Record excerpts
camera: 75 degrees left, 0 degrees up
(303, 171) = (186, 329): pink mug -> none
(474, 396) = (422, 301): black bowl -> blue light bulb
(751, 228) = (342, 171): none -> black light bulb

...

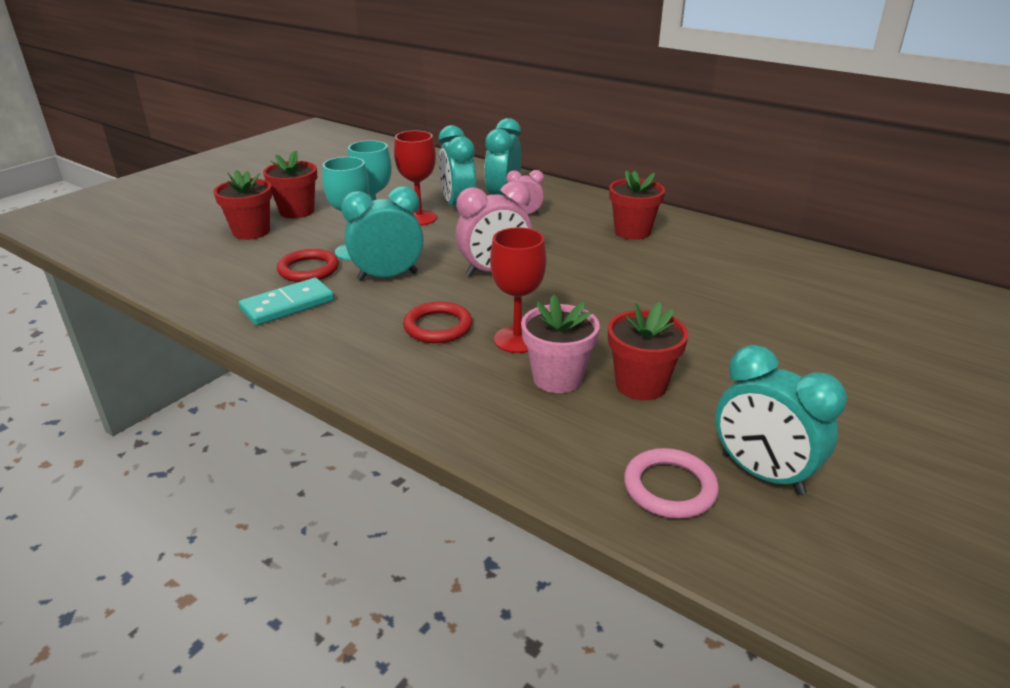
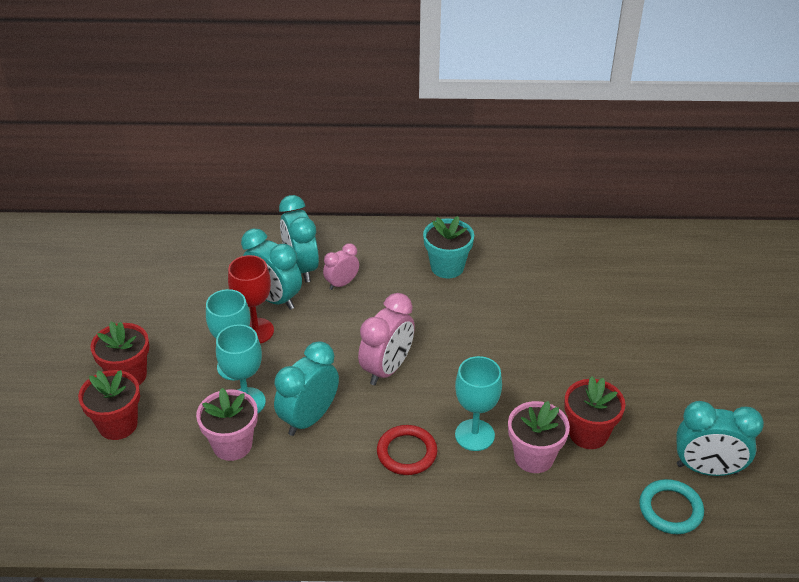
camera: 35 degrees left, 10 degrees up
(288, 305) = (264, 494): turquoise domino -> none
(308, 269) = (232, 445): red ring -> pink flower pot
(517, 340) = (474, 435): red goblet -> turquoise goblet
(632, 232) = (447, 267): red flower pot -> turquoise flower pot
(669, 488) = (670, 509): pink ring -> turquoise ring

Exercise description
Nothing but a number should be given: the number of lines in the records that contain the word "camera".

Your solution
2